■ Directions for this task:
Write out all of the entries exactly, please.

■ Record set:
******

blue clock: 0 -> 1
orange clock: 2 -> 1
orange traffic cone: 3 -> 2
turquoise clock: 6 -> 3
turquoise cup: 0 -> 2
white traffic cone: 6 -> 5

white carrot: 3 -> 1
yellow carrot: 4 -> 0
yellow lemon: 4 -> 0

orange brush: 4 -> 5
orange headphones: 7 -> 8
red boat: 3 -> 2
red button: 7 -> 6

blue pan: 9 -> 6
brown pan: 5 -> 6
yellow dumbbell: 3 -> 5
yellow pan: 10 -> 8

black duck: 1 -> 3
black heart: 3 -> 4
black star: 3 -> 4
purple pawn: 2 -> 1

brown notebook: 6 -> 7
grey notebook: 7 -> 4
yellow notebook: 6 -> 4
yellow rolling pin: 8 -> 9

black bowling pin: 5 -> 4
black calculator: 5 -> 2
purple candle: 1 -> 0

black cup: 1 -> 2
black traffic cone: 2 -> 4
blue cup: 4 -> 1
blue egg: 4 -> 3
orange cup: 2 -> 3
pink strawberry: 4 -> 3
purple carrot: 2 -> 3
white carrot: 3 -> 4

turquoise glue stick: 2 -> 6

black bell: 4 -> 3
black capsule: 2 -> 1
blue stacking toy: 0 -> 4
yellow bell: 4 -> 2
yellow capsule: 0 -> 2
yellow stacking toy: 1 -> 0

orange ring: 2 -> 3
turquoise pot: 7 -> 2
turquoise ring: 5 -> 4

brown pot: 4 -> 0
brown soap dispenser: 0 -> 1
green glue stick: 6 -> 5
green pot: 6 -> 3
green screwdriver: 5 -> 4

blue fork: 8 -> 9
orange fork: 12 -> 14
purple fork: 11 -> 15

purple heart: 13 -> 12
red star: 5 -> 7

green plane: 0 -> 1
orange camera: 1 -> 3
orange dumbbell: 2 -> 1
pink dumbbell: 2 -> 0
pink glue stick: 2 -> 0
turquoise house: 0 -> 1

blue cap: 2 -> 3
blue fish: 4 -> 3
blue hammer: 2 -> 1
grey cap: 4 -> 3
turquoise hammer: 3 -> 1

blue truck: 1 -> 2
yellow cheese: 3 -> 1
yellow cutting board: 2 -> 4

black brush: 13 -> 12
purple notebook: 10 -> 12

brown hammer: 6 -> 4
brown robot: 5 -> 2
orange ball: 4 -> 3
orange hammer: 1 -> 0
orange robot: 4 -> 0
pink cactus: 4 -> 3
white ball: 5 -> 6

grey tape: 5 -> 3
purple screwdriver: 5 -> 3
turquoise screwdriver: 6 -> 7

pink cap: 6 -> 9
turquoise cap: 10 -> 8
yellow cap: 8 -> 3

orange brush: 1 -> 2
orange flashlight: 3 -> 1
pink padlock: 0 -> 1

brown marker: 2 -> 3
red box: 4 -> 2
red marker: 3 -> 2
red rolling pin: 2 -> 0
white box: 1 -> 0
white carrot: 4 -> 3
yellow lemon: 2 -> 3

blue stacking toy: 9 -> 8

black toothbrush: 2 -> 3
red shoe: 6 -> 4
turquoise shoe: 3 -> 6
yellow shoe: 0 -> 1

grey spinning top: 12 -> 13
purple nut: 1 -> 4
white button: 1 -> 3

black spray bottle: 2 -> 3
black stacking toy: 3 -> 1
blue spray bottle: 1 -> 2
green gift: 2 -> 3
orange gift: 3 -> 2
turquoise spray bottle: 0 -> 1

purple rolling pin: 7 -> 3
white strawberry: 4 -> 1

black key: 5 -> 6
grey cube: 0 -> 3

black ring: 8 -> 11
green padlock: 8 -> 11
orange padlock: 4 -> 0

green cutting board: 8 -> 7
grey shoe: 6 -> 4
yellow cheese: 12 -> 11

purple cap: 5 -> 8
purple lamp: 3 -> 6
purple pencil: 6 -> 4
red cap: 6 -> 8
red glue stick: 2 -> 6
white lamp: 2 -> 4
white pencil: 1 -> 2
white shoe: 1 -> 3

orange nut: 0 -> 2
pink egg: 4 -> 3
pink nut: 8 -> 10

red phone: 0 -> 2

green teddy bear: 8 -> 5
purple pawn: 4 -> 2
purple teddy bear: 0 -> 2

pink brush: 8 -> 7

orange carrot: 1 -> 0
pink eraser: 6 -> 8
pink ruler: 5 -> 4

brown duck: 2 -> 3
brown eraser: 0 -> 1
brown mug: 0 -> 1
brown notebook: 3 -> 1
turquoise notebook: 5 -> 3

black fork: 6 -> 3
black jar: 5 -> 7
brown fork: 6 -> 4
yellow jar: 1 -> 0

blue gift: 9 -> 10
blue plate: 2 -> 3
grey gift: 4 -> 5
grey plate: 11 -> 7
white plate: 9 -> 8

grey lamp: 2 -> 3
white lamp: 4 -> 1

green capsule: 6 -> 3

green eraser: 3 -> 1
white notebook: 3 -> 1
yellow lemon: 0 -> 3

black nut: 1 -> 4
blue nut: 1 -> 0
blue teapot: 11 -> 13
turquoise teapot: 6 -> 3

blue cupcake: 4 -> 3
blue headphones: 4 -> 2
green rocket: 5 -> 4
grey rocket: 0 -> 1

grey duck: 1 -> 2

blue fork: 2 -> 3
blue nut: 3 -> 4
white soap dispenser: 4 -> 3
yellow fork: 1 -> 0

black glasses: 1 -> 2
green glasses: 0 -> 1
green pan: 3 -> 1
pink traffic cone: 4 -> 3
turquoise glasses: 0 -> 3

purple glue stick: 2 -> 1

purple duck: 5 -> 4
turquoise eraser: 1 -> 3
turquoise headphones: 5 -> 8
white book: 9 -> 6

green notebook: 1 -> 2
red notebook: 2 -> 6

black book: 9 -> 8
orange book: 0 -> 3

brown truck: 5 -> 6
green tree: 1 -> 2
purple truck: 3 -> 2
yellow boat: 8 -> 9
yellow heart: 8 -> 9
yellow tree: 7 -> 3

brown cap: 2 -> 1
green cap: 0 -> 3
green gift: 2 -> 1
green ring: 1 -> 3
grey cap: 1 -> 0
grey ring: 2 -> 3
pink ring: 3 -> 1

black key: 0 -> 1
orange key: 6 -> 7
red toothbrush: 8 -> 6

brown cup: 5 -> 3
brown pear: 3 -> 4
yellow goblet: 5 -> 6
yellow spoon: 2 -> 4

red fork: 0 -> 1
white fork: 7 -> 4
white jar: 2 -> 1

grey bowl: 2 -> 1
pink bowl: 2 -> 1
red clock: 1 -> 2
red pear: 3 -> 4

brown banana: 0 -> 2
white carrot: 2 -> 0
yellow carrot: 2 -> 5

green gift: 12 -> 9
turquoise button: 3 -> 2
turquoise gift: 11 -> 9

******

■ The completed task:
blue clock: 0 -> 1
orange clock: 2 -> 1
orange traffic cone: 3 -> 2
turquoise clock: 6 -> 3
turquoise cup: 0 -> 2
white traffic cone: 6 -> 5

white carrot: 3 -> 1
yellow carrot: 4 -> 0
yellow lemon: 4 -> 0

orange brush: 4 -> 5
orange headphones: 7 -> 8
red boat: 3 -> 2
red button: 7 -> 6

blue pan: 9 -> 6
brown pan: 5 -> 6
yellow dumbbell: 3 -> 5
yellow pan: 10 -> 8

black duck: 1 -> 3
black heart: 3 -> 4
black star: 3 -> 4
purple pawn: 2 -> 1

brown notebook: 6 -> 7
grey notebook: 7 -> 4
yellow notebook: 6 -> 4
yellow rolling pin: 8 -> 9

black bowling pin: 5 -> 4
black calculator: 5 -> 2
purple candle: 1 -> 0

black cup: 1 -> 2
black traffic cone: 2 -> 4
blue cup: 4 -> 1
blue egg: 4 -> 3
orange cup: 2 -> 3
pink strawberry: 4 -> 3
purple carrot: 2 -> 3
white carrot: 3 -> 4

turquoise glue stick: 2 -> 6

black bell: 4 -> 3
black capsule: 2 -> 1
blue stacking toy: 0 -> 4
yellow bell: 4 -> 2
yellow capsule: 0 -> 2
yellow stacking toy: 1 -> 0

orange ring: 2 -> 3
turquoise pot: 7 -> 2
turquoise ring: 5 -> 4

brown pot: 4 -> 0
brown soap dispenser: 0 -> 1
green glue stick: 6 -> 5
green pot: 6 -> 3
green screwdriver: 5 -> 4

blue fork: 8 -> 9
orange fork: 12 -> 14
purple fork: 11 -> 15

purple heart: 13 -> 12
red star: 5 -> 7

green plane: 0 -> 1
orange camera: 1 -> 3
orange dumbbell: 2 -> 1
pink dumbbell: 2 -> 0
pink glue stick: 2 -> 0
turquoise house: 0 -> 1

blue cap: 2 -> 3
blue fish: 4 -> 3
blue hammer: 2 -> 1
grey cap: 4 -> 3
turquoise hammer: 3 -> 1

blue truck: 1 -> 2
yellow cheese: 3 -> 1
yellow cutting board: 2 -> 4

black brush: 13 -> 12
purple notebook: 10 -> 12

brown hammer: 6 -> 4
brown robot: 5 -> 2
orange ball: 4 -> 3
orange hammer: 1 -> 0
orange robot: 4 -> 0
pink cactus: 4 -> 3
white ball: 5 -> 6

grey tape: 5 -> 3
purple screwdriver: 5 -> 3
turquoise screwdriver: 6 -> 7

pink cap: 6 -> 9
turquoise cap: 10 -> 8
yellow cap: 8 -> 3

orange brush: 1 -> 2
orange flashlight: 3 -> 1
pink padlock: 0 -> 1

brown marker: 2 -> 3
red box: 4 -> 2
red marker: 3 -> 2
red rolling pin: 2 -> 0
white box: 1 -> 0
white carrot: 4 -> 3
yellow lemon: 2 -> 3

blue stacking toy: 9 -> 8

black toothbrush: 2 -> 3
red shoe: 6 -> 4
turquoise shoe: 3 -> 6
yellow shoe: 0 -> 1

grey spinning top: 12 -> 13
purple nut: 1 -> 4
white button: 1 -> 3

black spray bottle: 2 -> 3
black stacking toy: 3 -> 1
blue spray bottle: 1 -> 2
green gift: 2 -> 3
orange gift: 3 -> 2
turquoise spray bottle: 0 -> 1

purple rolling pin: 7 -> 3
white strawberry: 4 -> 1

black key: 5 -> 6
grey cube: 0 -> 3

black ring: 8 -> 11
green padlock: 8 -> 11
orange padlock: 4 -> 0

green cutting board: 8 -> 7
grey shoe: 6 -> 4
yellow cheese: 12 -> 11

purple cap: 5 -> 8
purple lamp: 3 -> 6
purple pencil: 6 -> 4
red cap: 6 -> 8
red glue stick: 2 -> 6
white lamp: 2 -> 4
white pencil: 1 -> 2
white shoe: 1 -> 3

orange nut: 0 -> 2
pink egg: 4 -> 3
pink nut: 8 -> 10

red phone: 0 -> 2

green teddy bear: 8 -> 5
purple pawn: 4 -> 2
purple teddy bear: 0 -> 2

pink brush: 8 -> 7

orange carrot: 1 -> 0
pink eraser: 6 -> 8
pink ruler: 5 -> 4

brown duck: 2 -> 3
brown eraser: 0 -> 1
brown mug: 0 -> 1
brown notebook: 3 -> 1
turquoise notebook: 5 -> 3

black fork: 6 -> 3
black jar: 5 -> 7
brown fork: 6 -> 4
yellow jar: 1 -> 0

blue gift: 9 -> 10
blue plate: 2 -> 3
grey gift: 4 -> 5
grey plate: 11 -> 7
white plate: 9 -> 8

grey lamp: 2 -> 3
white lamp: 4 -> 1

green capsule: 6 -> 3

green eraser: 3 -> 1
white notebook: 3 -> 1
yellow lemon: 0 -> 3

black nut: 1 -> 4
blue nut: 1 -> 0
blue teapot: 11 -> 13
turquoise teapot: 6 -> 3

blue cupcake: 4 -> 3
blue headphones: 4 -> 2
green rocket: 5 -> 4
grey rocket: 0 -> 1

grey duck: 1 -> 2

blue fork: 2 -> 3
blue nut: 3 -> 4
white soap dispenser: 4 -> 3
yellow fork: 1 -> 0

black glasses: 1 -> 2
green glasses: 0 -> 1
green pan: 3 -> 1
pink traffic cone: 4 -> 3
turquoise glasses: 0 -> 3

purple glue stick: 2 -> 1

purple duck: 5 -> 4
turquoise eraser: 1 -> 3
turquoise headphones: 5 -> 8
white book: 9 -> 6

green notebook: 1 -> 2
red notebook: 2 -> 6

black book: 9 -> 8
orange book: 0 -> 3

brown truck: 5 -> 6
green tree: 1 -> 2
purple truck: 3 -> 2
yellow boat: 8 -> 9
yellow heart: 8 -> 9
yellow tree: 7 -> 3

brown cap: 2 -> 1
green cap: 0 -> 3
green gift: 2 -> 1
green ring: 1 -> 3
grey cap: 1 -> 0
grey ring: 2 -> 3
pink ring: 3 -> 1

black key: 0 -> 1
orange key: 6 -> 7
red toothbrush: 8 -> 6

brown cup: 5 -> 3
brown pear: 3 -> 4
yellow goblet: 5 -> 6
yellow spoon: 2 -> 4

red fork: 0 -> 1
white fork: 7 -> 4
white jar: 2 -> 1

grey bowl: 2 -> 1
pink bowl: 2 -> 1
red clock: 1 -> 2
red pear: 3 -> 4

brown banana: 0 -> 2
white carrot: 2 -> 0
yellow carrot: 2 -> 5

green gift: 12 -> 9
turquoise button: 3 -> 2
turquoise gift: 11 -> 9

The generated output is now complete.